◆ PROBLEM DESCRIPTION
Write out word for word the lines from the one holding "gone: red cupcake" through the end of the data, and only those lines. Pictures stay out.

-- DATA TO PROCESS follows --

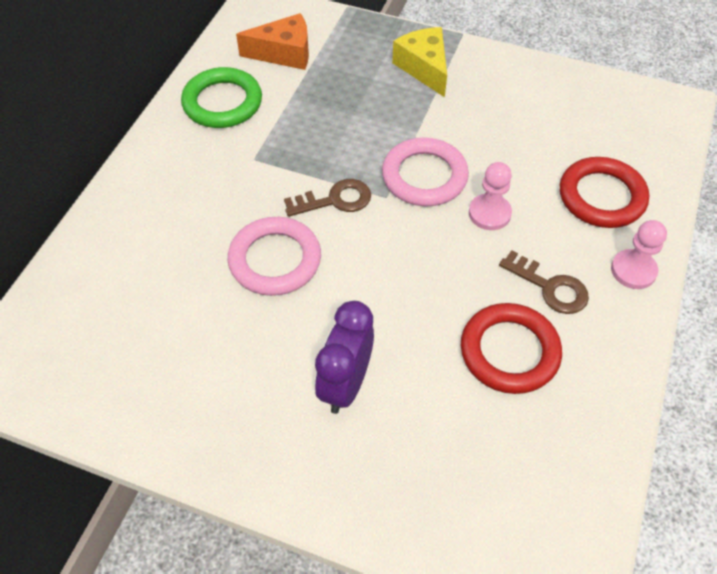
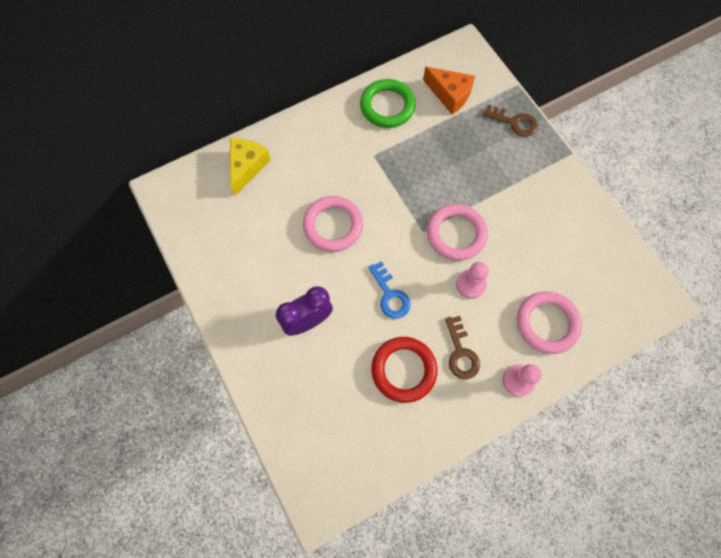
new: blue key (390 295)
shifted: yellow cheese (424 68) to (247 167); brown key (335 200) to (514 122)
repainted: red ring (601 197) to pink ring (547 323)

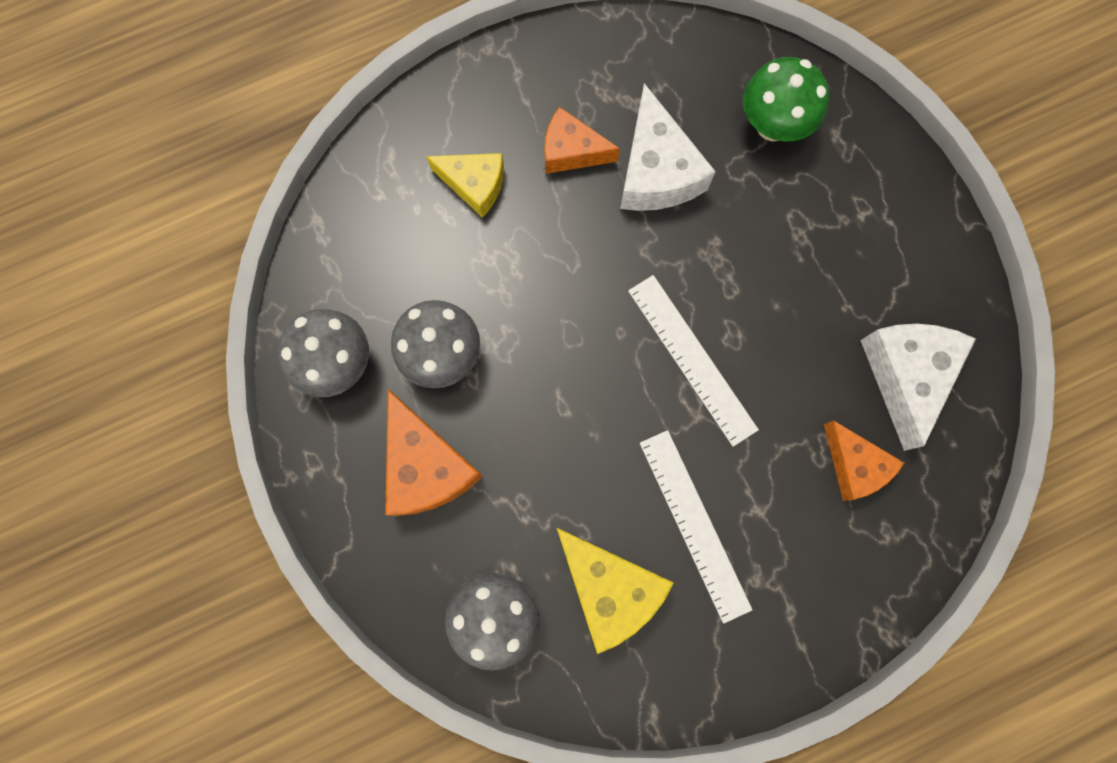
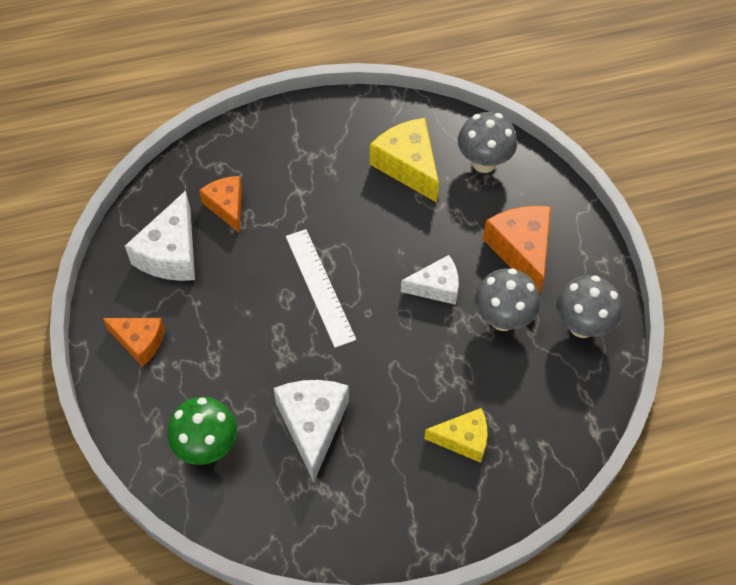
gone: white ruler (694 525)
new: white cheese (436 287)
shifted: orange cheese (572 151) to (139 342)
rotated: yellow cheese (474 185) = (463 439) 150 degrees clockwise

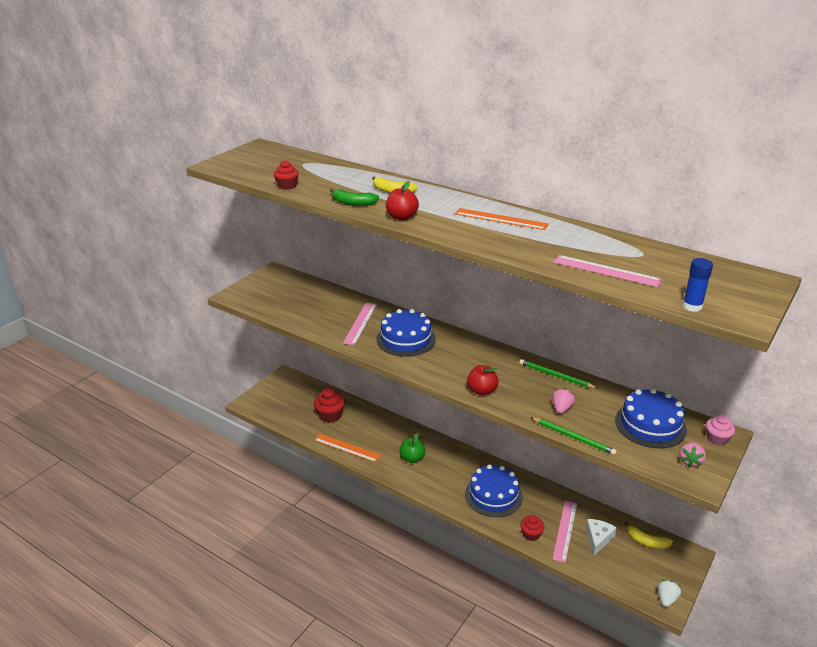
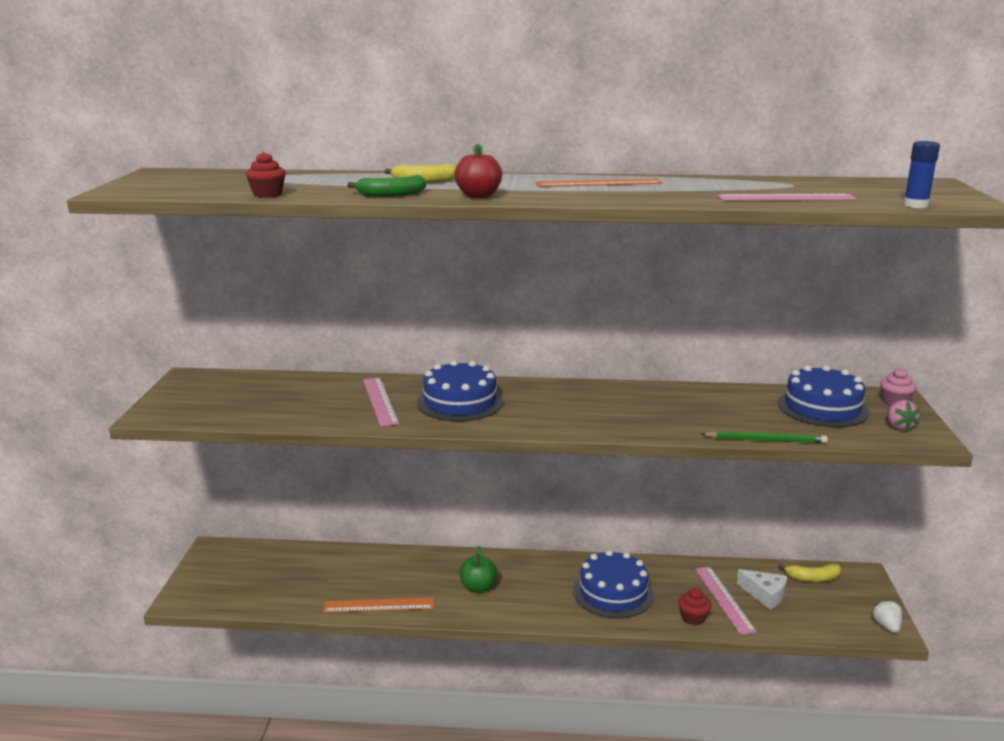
gone: red cupcake (330 415); red apple (482 391); green pencil (555 376); pink strawberry (561 409)
rotated: white cheese (598 539) = (765 594) 135 degrees clockwise

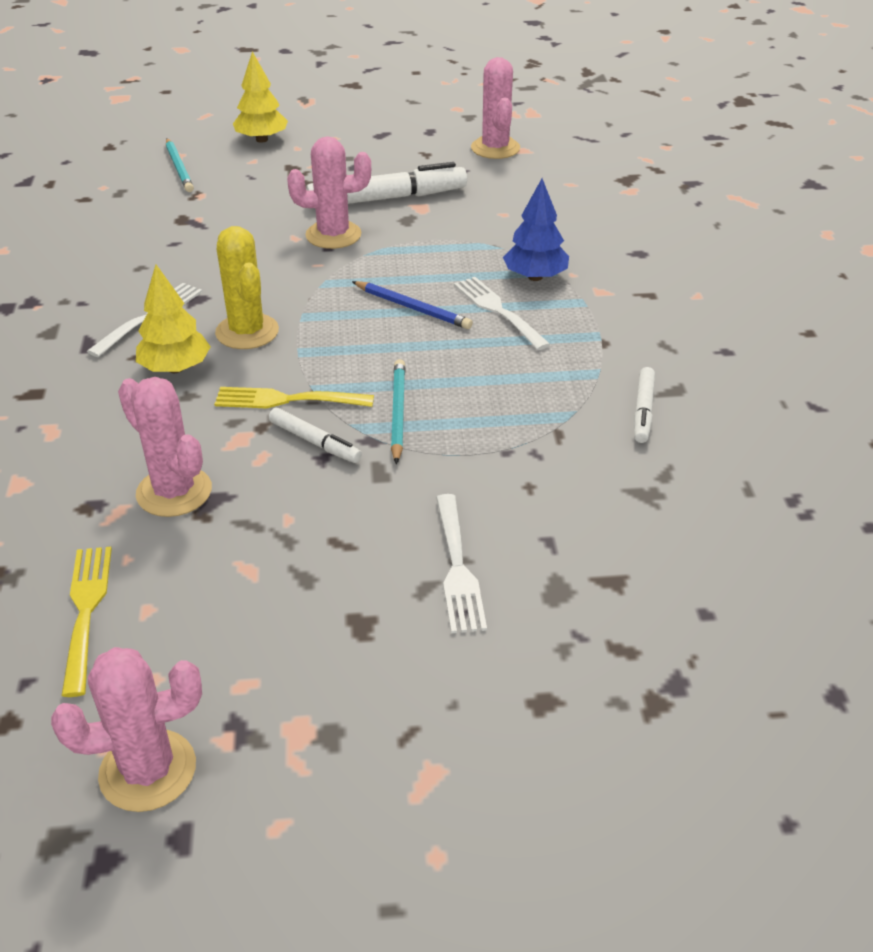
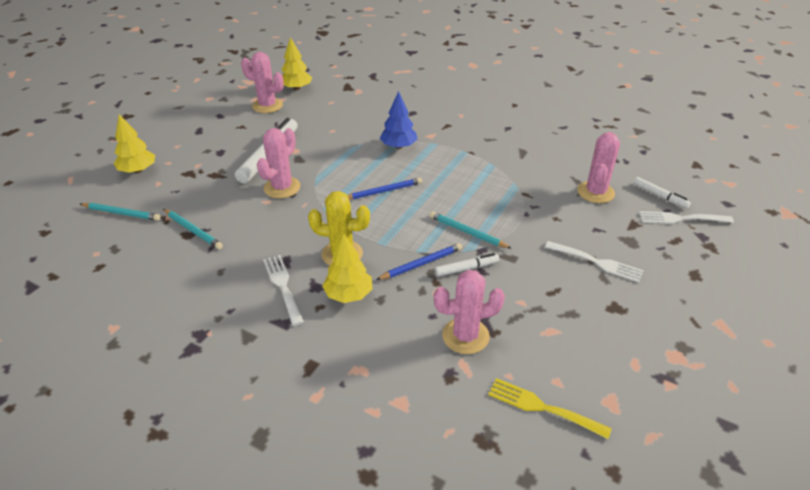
new: turquoise pencil (193 230); yellow tree (296 88)
shifted: pink cactus (148 770) to (595 192); white marker (643 411) to (660 196); white fork (498 311) to (681 219)
swapped: yellow fork (287 400) to blue pencil (421 264)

-- DATA TO PROCESS concluded --

◆ TASK SOLUTION
gone: red cupcake (330 415); red apple (482 391); green pencil (555 376); pink strawberry (561 409)
rotated: white cheese (598 539) = (765 594) 135 degrees clockwise

new: turquoise pencil (193 230); yellow tree (296 88)
shifted: pink cactus (148 770) to (595 192); white marker (643 411) to (660 196); white fork (498 311) to (681 219)
swapped: yellow fork (287 400) to blue pencil (421 264)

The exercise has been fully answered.